---- INFORMATION GIVEN

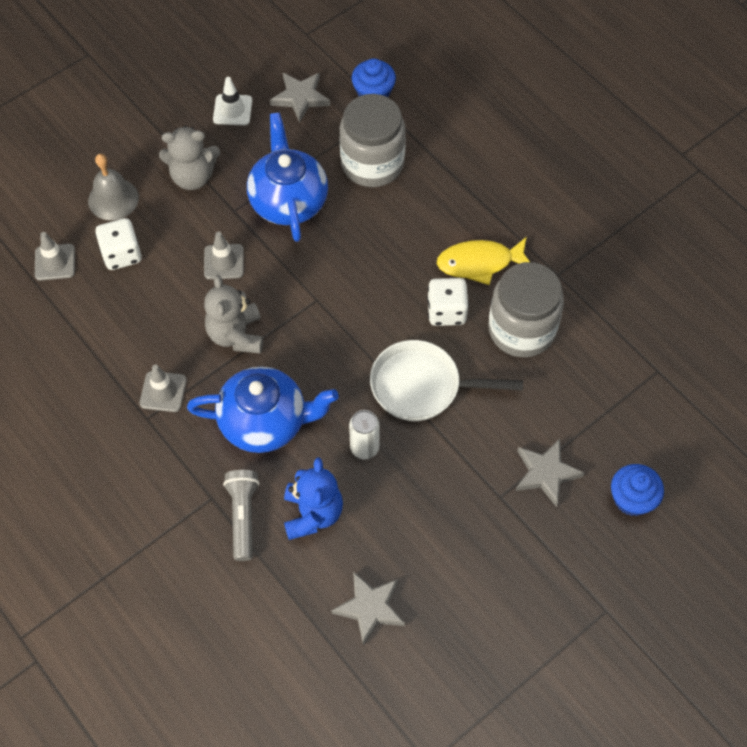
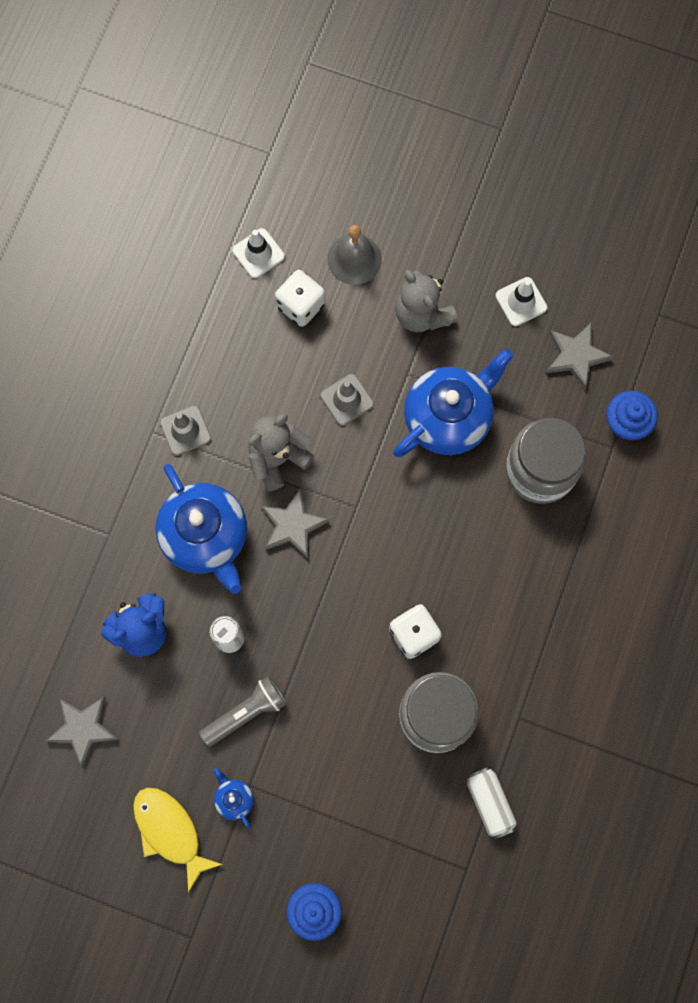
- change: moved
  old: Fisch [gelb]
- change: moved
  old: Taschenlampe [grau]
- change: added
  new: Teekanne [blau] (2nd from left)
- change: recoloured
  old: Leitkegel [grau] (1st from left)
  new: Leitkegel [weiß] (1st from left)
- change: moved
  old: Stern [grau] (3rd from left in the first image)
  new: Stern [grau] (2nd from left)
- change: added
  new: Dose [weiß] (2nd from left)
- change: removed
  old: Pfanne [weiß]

--------

■ WORK INSTRUCTIONS ■
What you give back should be the lines from the one with "old: Fisch [gelb]" to the end of the data, copied exactly, both ends included.

■ EXERCISE ANSWER ■
  old: Fisch [gelb]
- change: moved
  old: Taschenlampe [grau]
- change: added
  new: Teekanne [blau] (2nd from left)
- change: recoloured
  old: Leitkegel [grau] (1st from left)
  new: Leitkegel [weiß] (1st from left)
- change: moved
  old: Stern [grau] (3rd from left in the first image)
  new: Stern [grau] (2nd from left)
- change: added
  new: Dose [weiß] (2nd from left)
- change: removed
  old: Pfanne [weiß]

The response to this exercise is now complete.